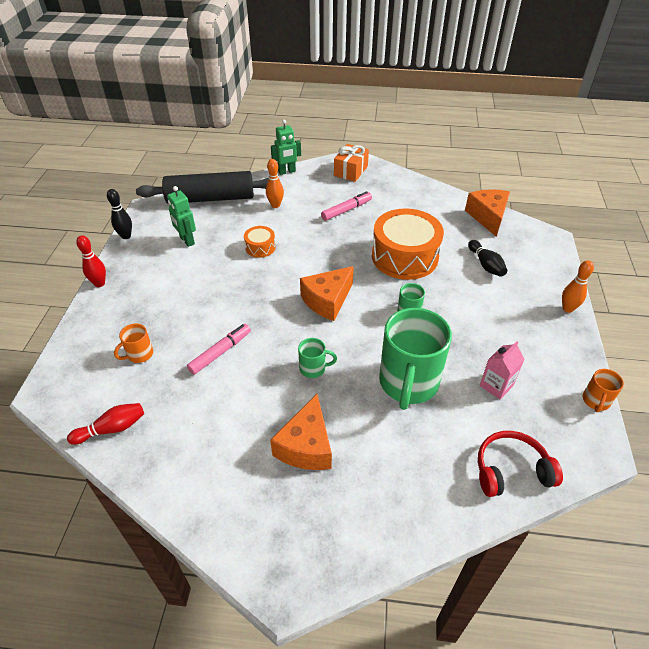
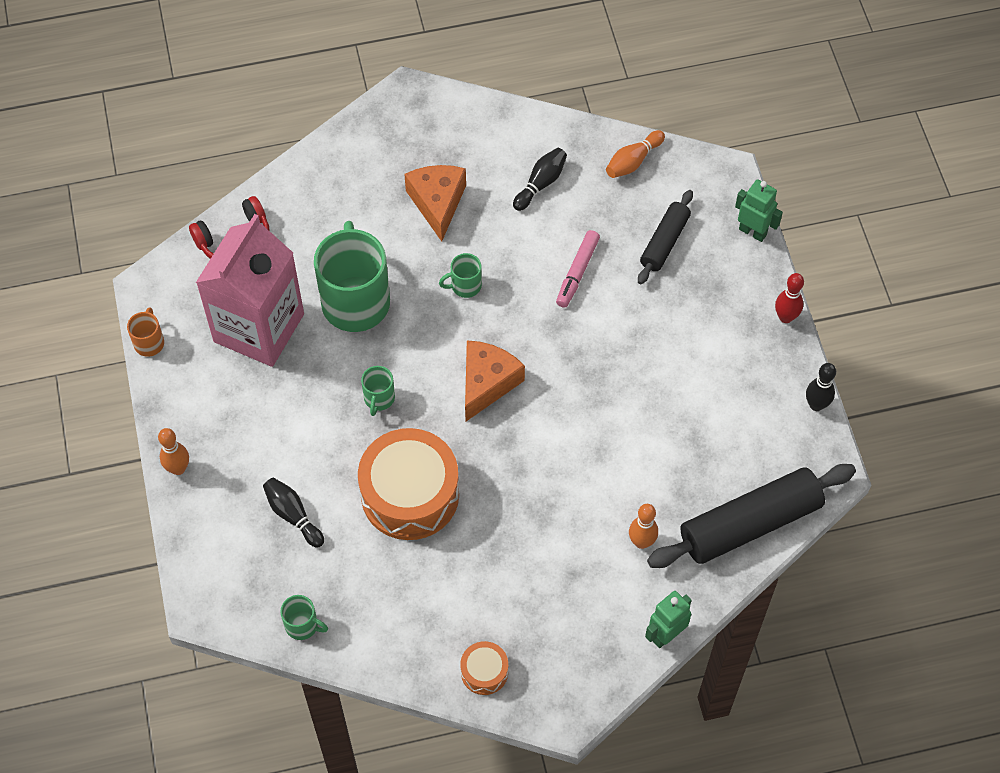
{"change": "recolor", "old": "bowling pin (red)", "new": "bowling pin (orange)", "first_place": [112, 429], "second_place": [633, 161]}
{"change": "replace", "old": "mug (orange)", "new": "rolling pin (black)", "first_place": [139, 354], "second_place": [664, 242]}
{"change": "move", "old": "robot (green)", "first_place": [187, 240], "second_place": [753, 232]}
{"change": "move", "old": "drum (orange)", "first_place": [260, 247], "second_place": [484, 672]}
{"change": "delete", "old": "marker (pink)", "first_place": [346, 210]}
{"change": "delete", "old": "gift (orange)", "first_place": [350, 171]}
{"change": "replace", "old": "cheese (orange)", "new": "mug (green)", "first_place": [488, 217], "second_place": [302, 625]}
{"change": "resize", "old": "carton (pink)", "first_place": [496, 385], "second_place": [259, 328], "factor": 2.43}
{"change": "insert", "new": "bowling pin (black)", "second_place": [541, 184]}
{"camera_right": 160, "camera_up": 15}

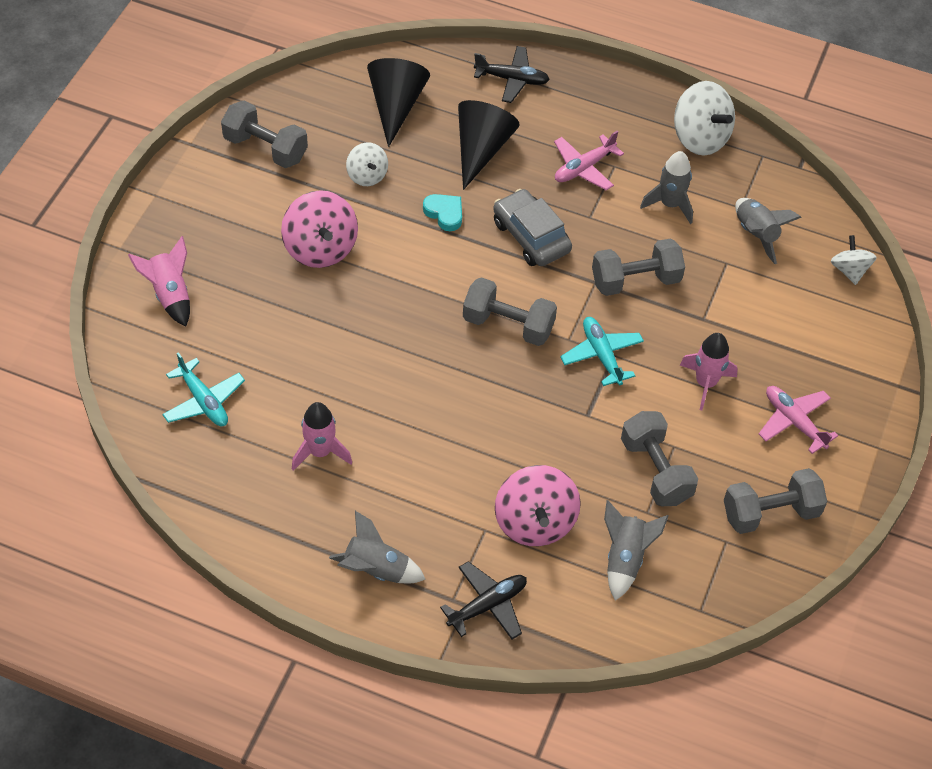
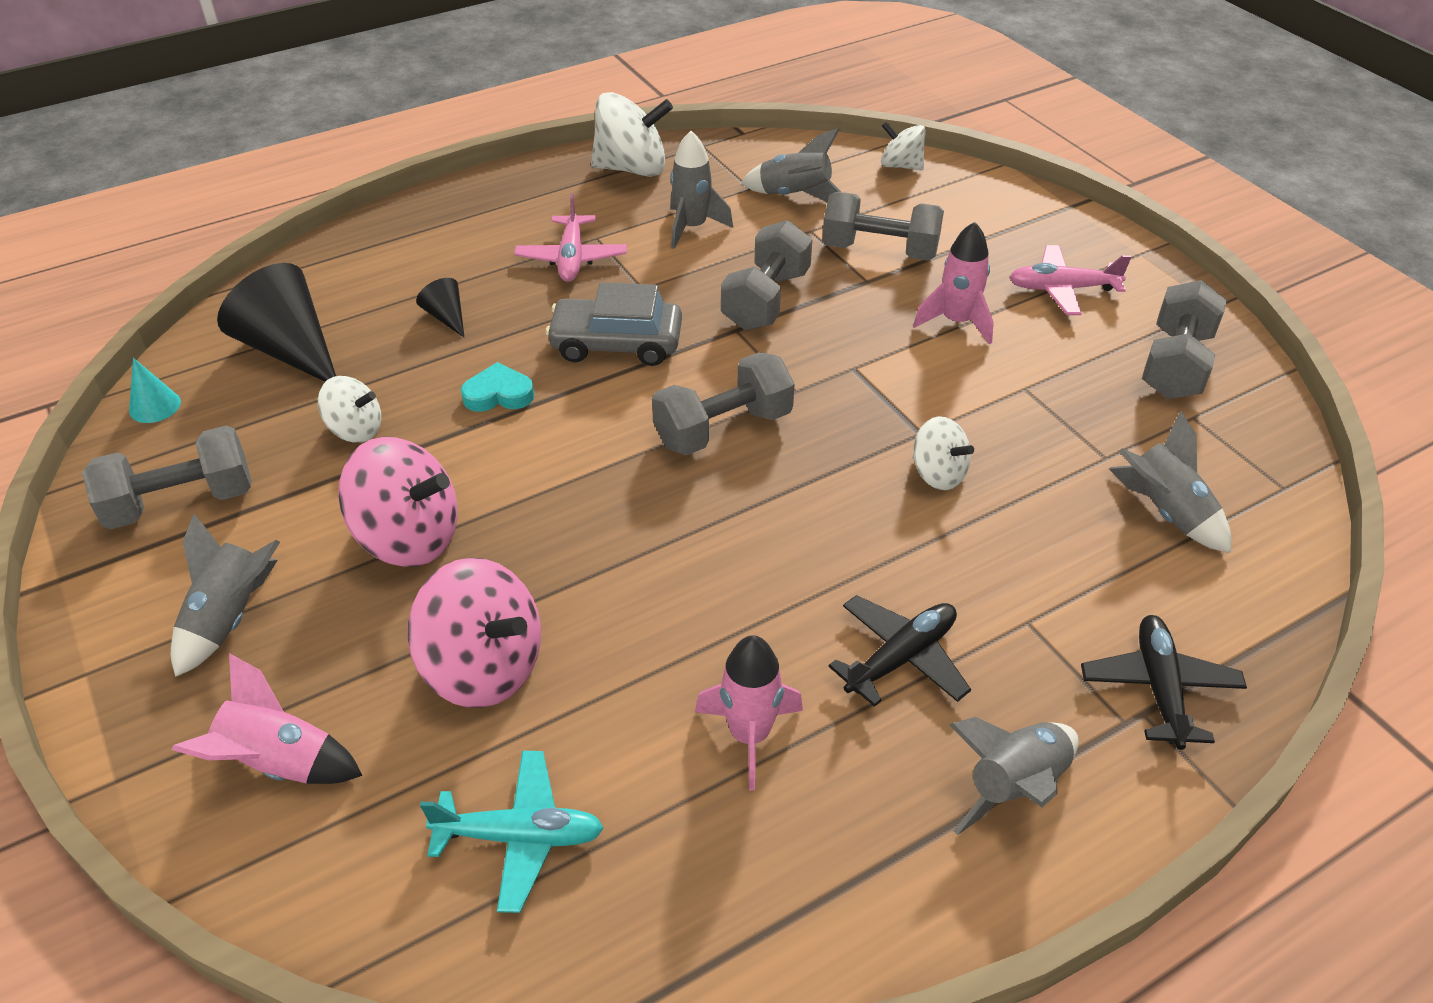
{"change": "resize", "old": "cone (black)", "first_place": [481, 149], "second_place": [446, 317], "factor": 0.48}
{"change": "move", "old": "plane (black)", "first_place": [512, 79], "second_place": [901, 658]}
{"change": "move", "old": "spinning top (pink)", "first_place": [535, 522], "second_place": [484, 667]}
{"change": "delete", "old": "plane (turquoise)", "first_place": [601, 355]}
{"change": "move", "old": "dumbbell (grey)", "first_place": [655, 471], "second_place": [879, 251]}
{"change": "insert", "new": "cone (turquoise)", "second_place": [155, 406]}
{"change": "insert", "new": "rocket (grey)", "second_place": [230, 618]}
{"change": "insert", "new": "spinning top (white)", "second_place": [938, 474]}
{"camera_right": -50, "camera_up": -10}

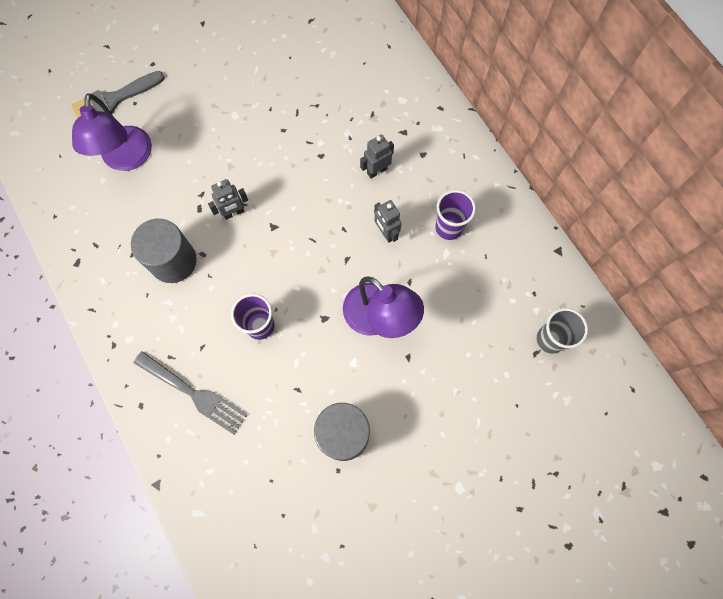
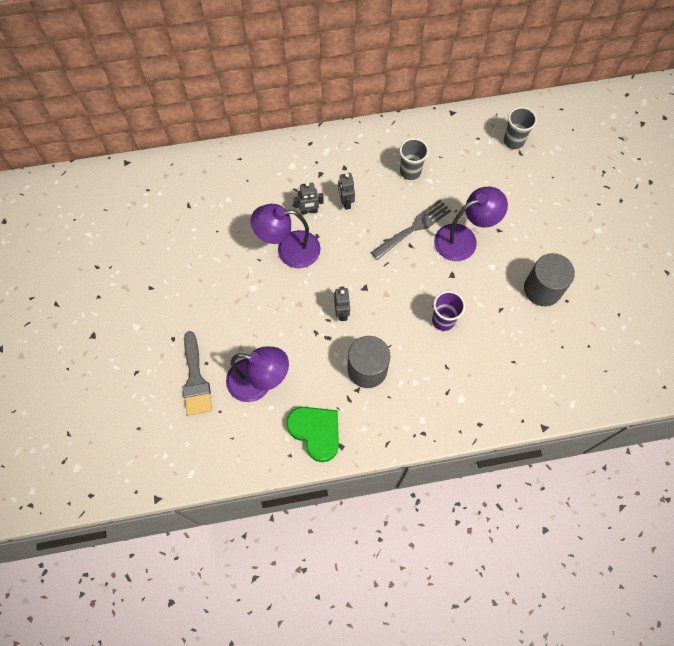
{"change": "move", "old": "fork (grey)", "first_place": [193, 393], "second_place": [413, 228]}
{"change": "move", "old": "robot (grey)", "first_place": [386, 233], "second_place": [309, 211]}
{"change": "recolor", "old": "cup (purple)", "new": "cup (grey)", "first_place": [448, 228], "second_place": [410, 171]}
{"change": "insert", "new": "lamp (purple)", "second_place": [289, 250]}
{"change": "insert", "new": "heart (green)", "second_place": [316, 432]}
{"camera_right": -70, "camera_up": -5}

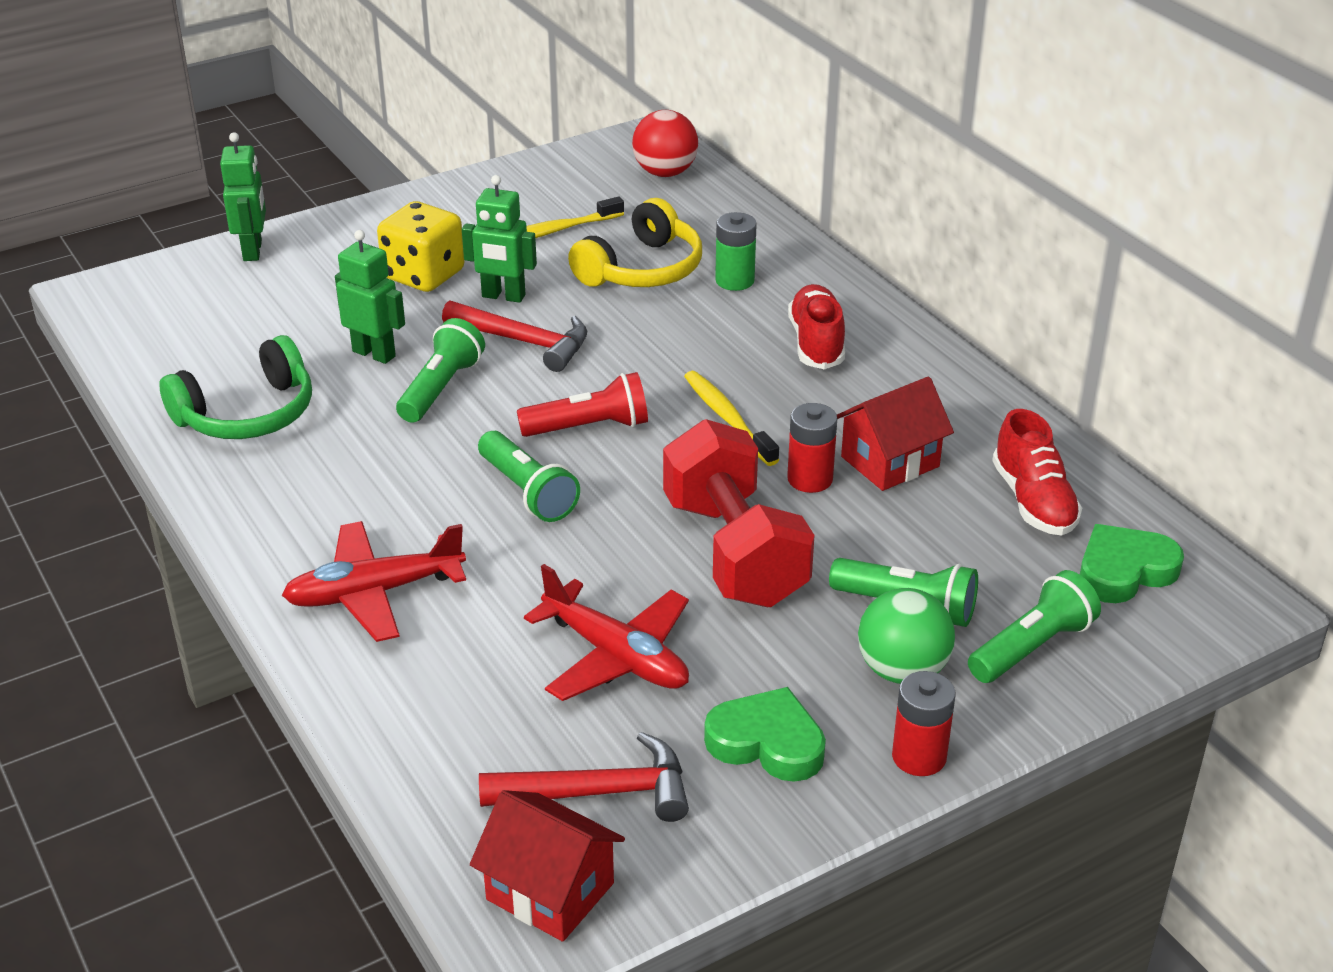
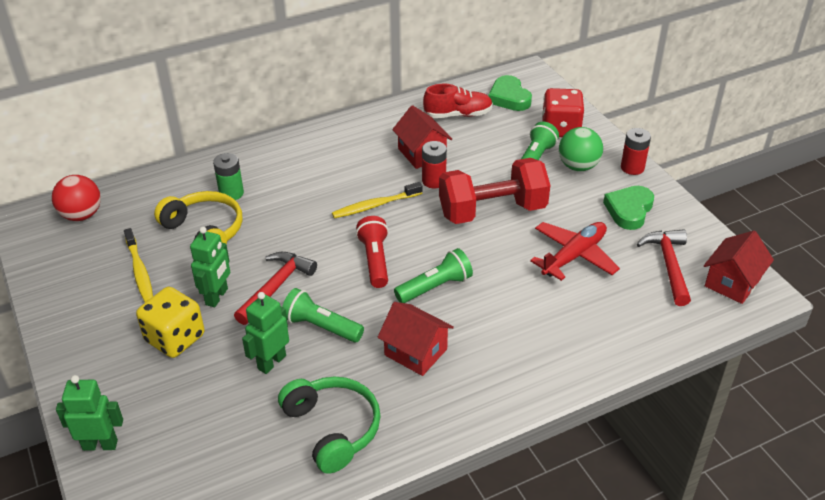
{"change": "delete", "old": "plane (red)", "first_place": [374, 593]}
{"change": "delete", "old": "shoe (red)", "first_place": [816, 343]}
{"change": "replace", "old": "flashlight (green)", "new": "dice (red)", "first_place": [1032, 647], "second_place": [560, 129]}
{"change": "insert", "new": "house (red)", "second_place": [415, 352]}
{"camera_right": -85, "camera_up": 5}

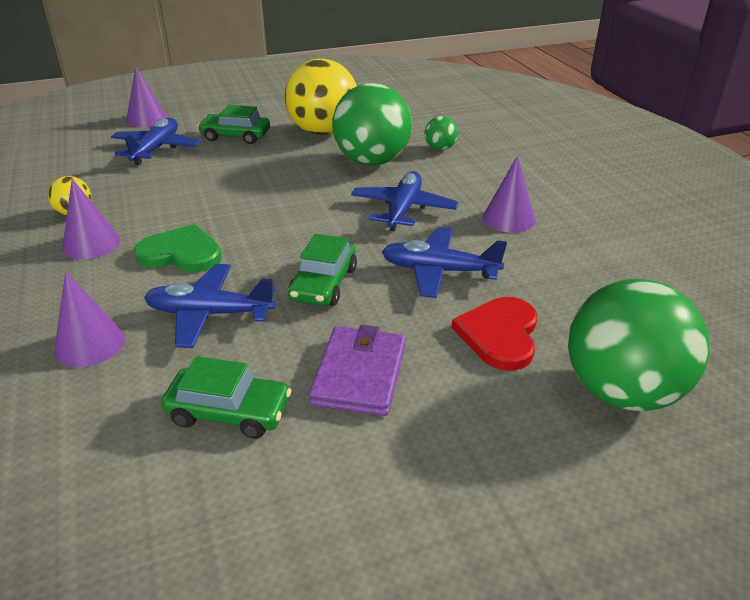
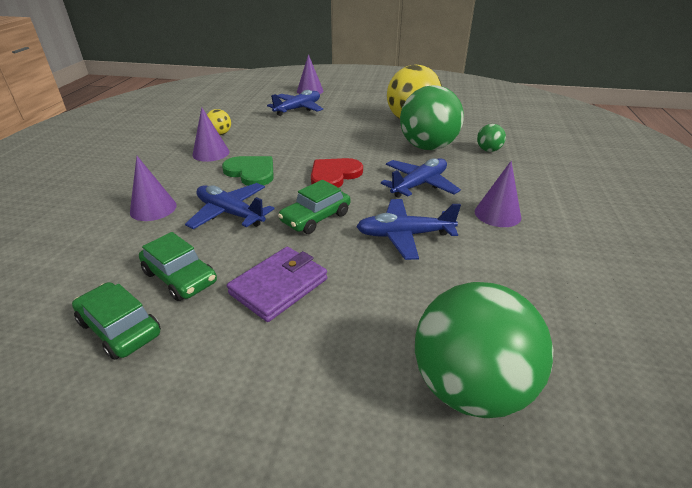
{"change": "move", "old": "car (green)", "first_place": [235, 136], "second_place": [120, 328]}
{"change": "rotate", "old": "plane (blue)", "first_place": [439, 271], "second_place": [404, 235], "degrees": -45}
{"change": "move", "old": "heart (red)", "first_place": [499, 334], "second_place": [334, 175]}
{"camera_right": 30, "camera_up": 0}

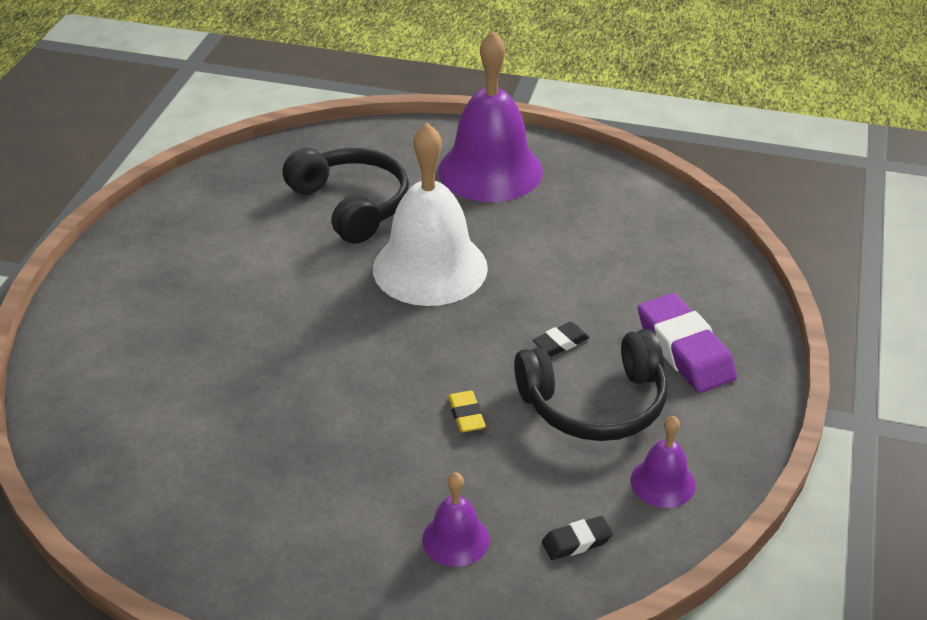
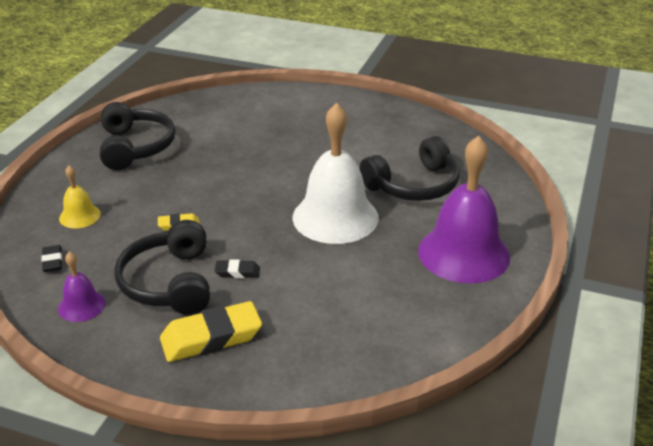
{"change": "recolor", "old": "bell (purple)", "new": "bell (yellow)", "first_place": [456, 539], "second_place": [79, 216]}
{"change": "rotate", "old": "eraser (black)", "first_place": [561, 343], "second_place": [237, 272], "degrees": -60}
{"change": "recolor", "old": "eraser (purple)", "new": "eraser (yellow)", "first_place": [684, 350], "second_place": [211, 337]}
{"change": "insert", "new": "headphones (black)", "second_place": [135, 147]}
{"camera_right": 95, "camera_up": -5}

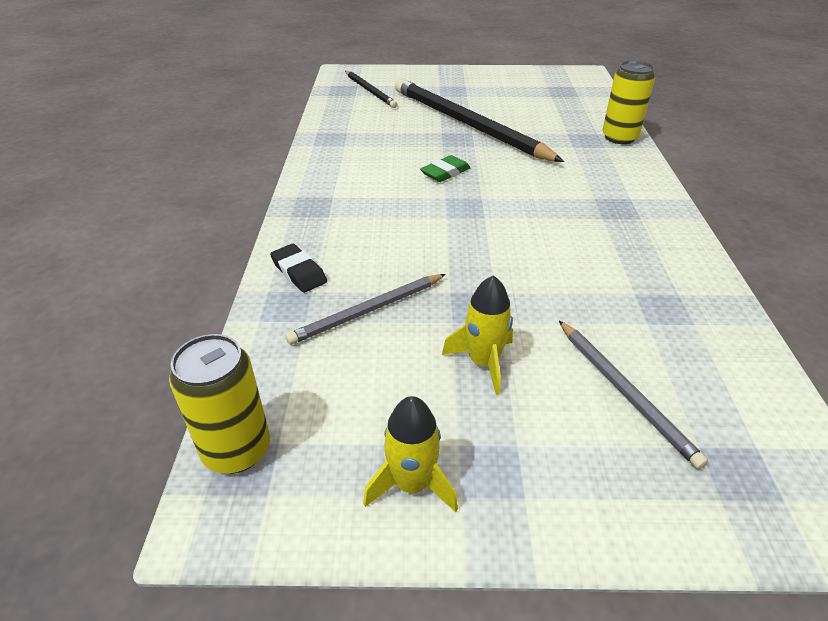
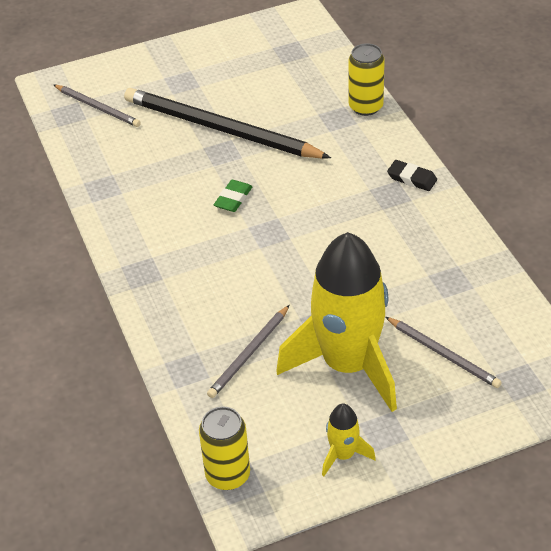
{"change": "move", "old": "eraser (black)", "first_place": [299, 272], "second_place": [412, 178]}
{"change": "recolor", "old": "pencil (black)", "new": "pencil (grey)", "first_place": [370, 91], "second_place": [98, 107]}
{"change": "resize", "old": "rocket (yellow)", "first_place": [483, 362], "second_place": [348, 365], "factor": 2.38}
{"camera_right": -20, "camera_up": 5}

..........

REQUIRED ACTION: Counting every line of the records above that has the word "orange", state the total and give nothing besides it.

COMPLETED EXERCISE: 5